[DATA SUPPLIED Boundary: Start]

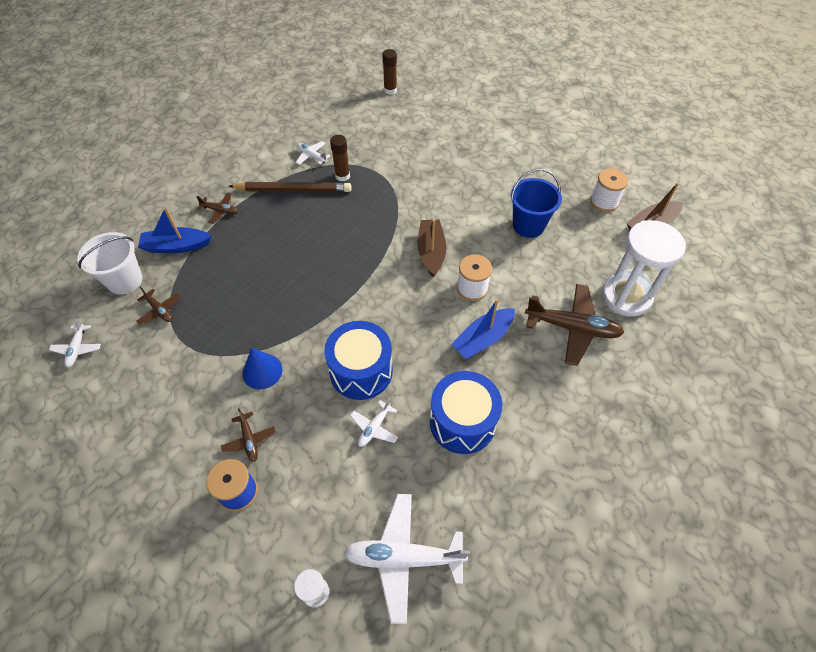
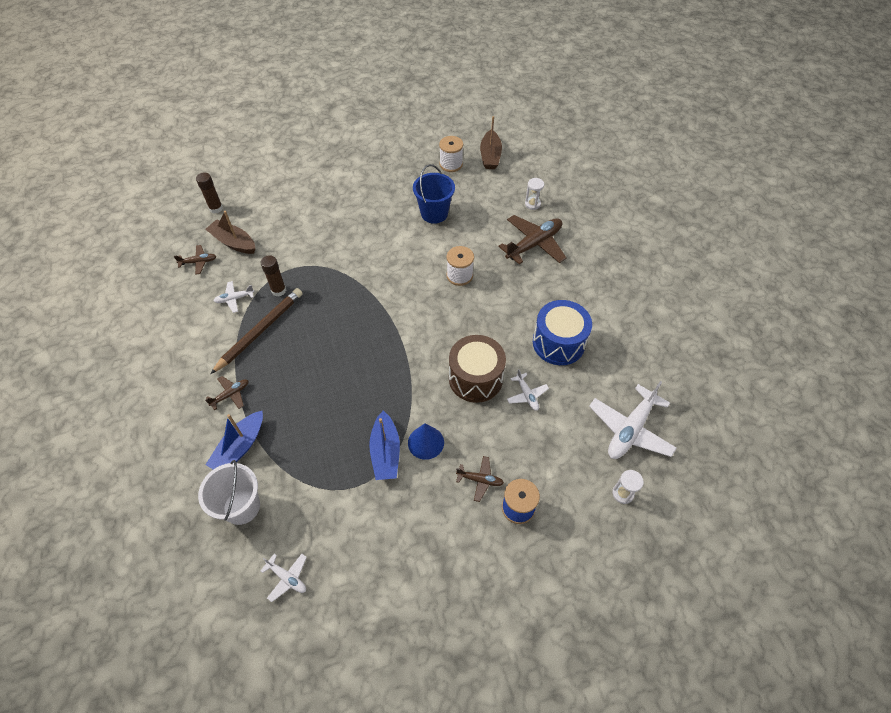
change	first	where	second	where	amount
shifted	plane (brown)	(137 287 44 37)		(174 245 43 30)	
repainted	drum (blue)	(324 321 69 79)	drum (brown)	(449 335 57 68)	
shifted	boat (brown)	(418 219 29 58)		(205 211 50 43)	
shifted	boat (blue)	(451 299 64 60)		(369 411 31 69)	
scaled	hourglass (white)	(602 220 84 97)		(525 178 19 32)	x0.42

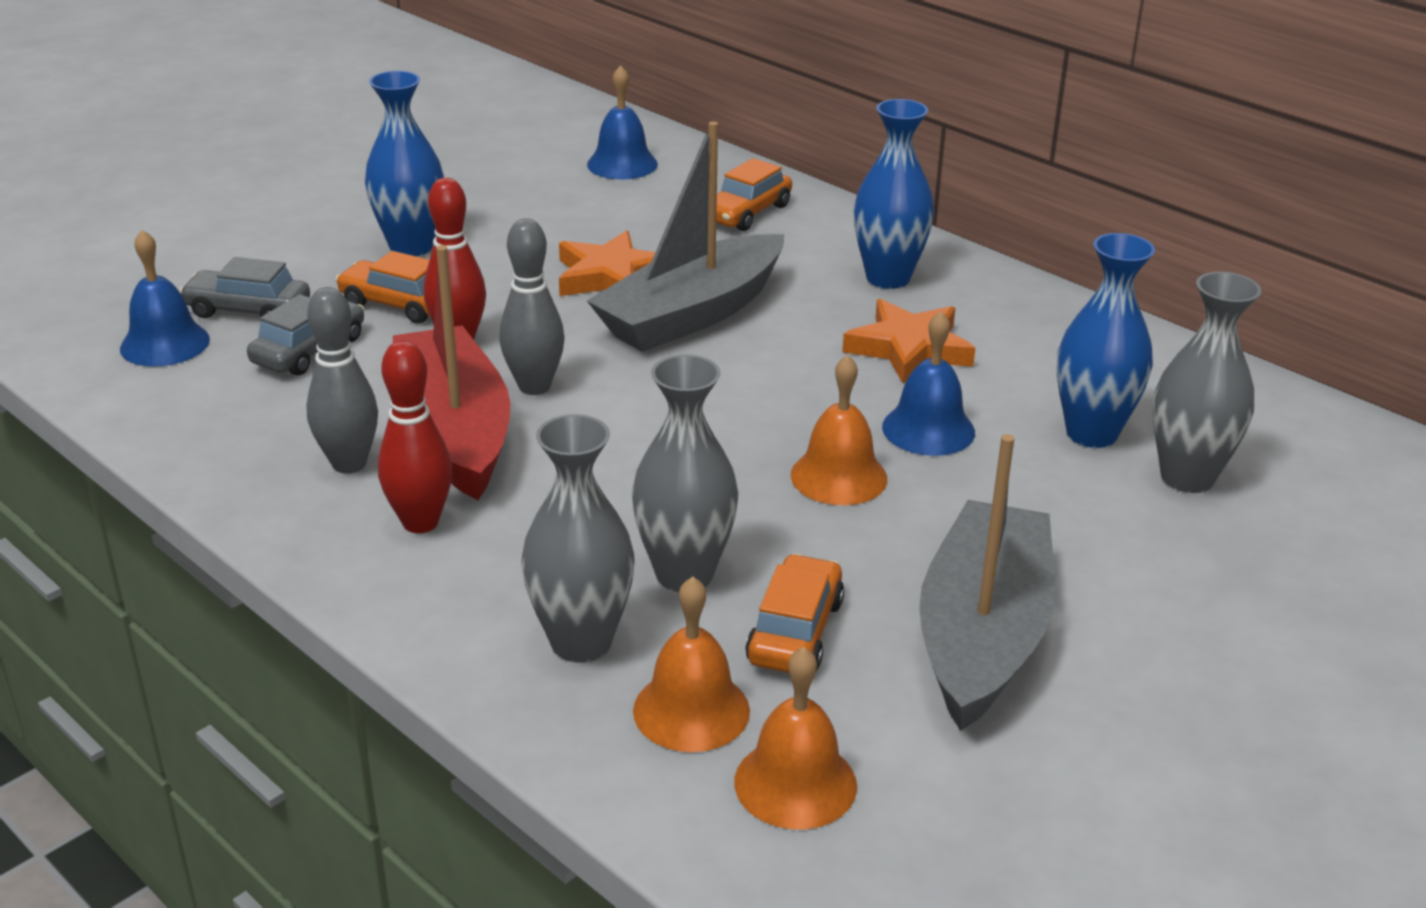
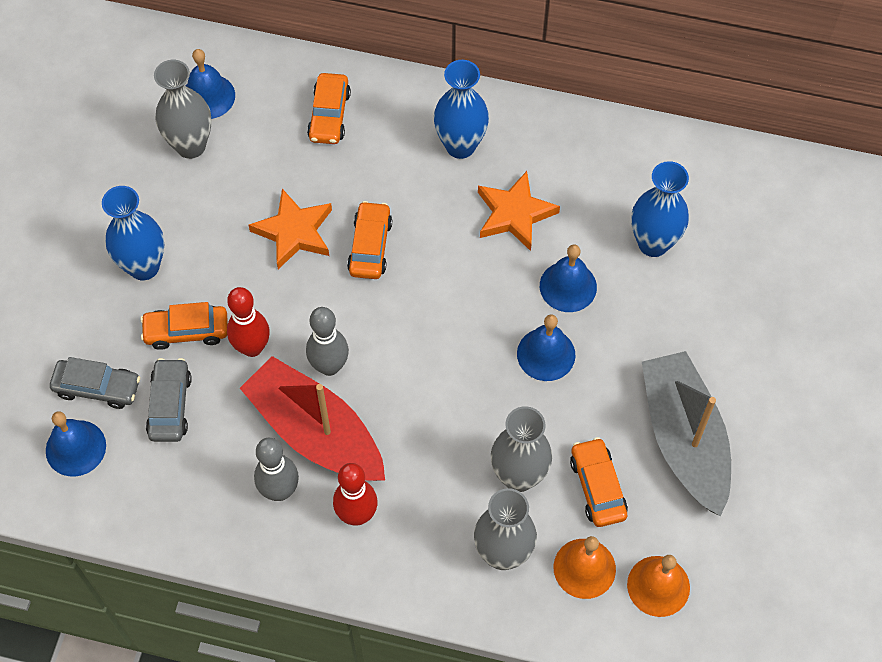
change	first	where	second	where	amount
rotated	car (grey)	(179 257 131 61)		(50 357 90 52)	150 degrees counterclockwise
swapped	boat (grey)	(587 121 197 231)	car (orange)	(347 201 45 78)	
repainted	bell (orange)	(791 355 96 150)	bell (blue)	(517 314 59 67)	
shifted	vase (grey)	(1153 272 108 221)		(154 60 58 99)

[DATA SUPPLIED Boundary: End]

Lines that include the word "brown" — how many are there in the data? Answer with the number alone.

ANSWER TO THE PROBLEM. 3